Action item: Among the records below, find the lines that contain "none" and copy each of them.

Listed records:
======

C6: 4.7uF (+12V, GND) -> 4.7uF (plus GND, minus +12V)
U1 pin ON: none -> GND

======

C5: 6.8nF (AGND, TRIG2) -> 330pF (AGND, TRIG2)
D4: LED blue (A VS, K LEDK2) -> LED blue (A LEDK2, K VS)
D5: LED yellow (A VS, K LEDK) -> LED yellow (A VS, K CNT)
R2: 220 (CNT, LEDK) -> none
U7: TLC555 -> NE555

======

Reply:
U1 pin ON: none -> GND
R2: 220 (CNT, LEDK) -> none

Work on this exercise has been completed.